Start of Block

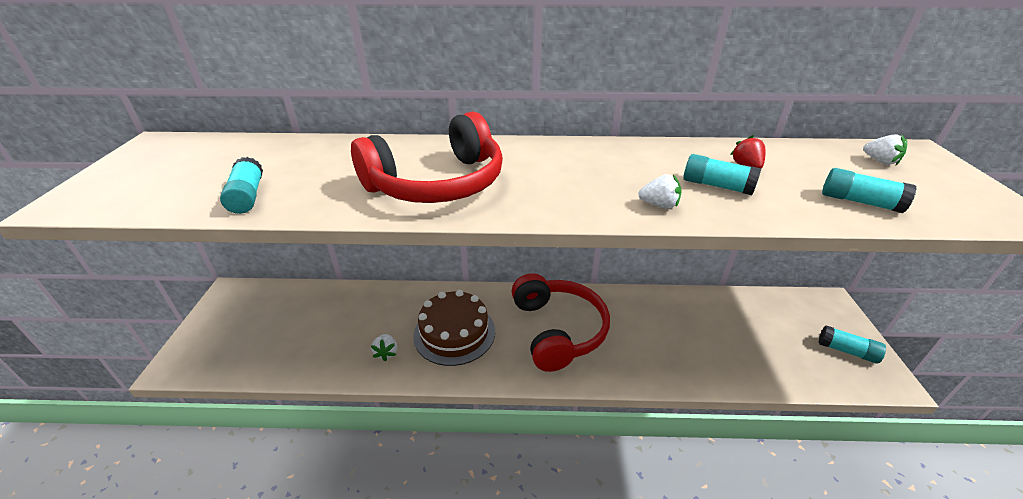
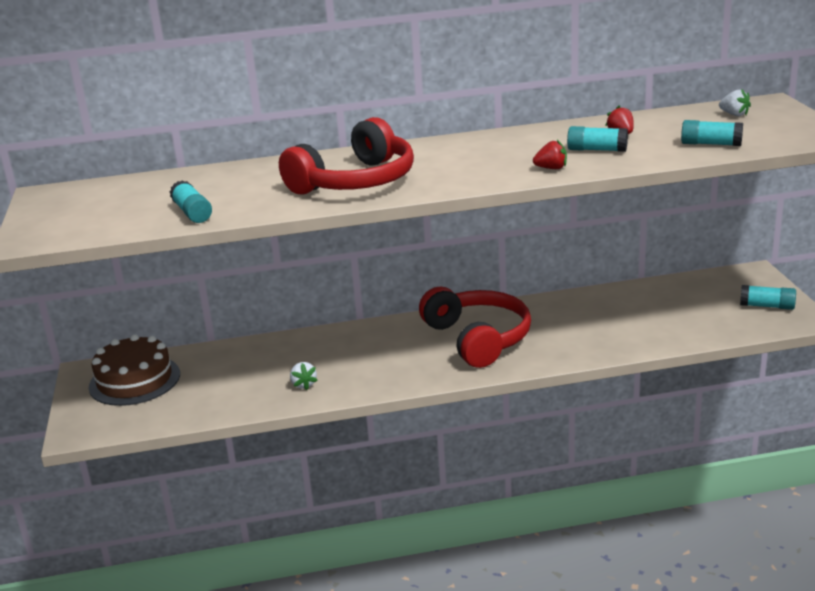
camera: 10 degrees left, 10 degrees down
(454, 333) = (369, 359): brown cake -> brown cake (134, 380)
(659, 205) = (551, 168): white strawberry -> red strawberry

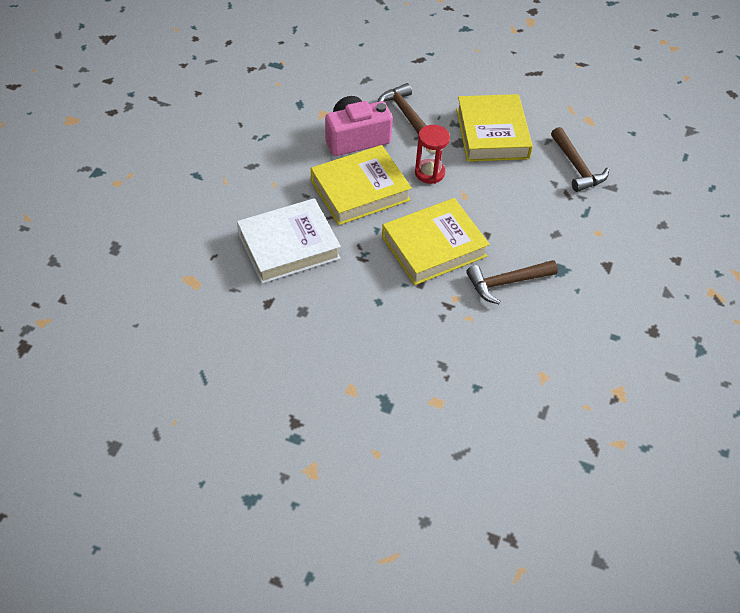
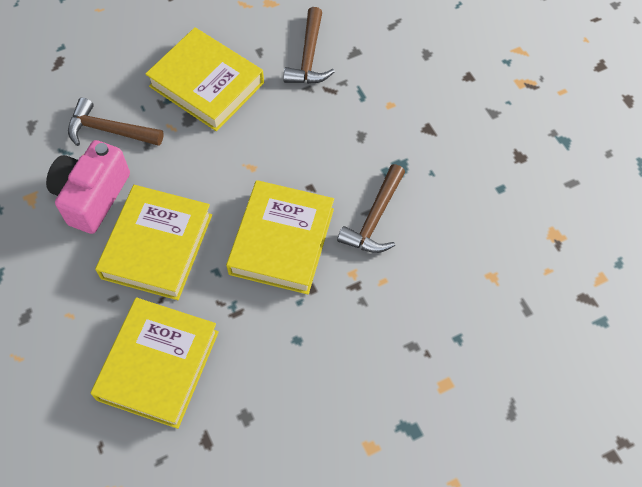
camera: 45 degrees left, 10 degrees up
(288, 246) = (158, 365): white book -> yellow book
(429, 173) = (197, 172): red hourglass -> none
(577, 167) = (309, 57): brown hammer -> brown hammer turned 75 degrees clockwise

End of Block

(Problem to work on)
Pictures excluded, write out exactly and only the lines of the material from the one containing "(454, 333) = (369, 359): brown" up to and including the last line.

(Task solution)
(454, 333) = (369, 359): brown cake -> brown cake (134, 380)
(659, 205) = (551, 168): white strawberry -> red strawberry

camera: 45 degrees left, 10 degrees up
(288, 246) = (158, 365): white book -> yellow book
(429, 173) = (197, 172): red hourglass -> none
(577, 167) = (309, 57): brown hammer -> brown hammer turned 75 degrees clockwise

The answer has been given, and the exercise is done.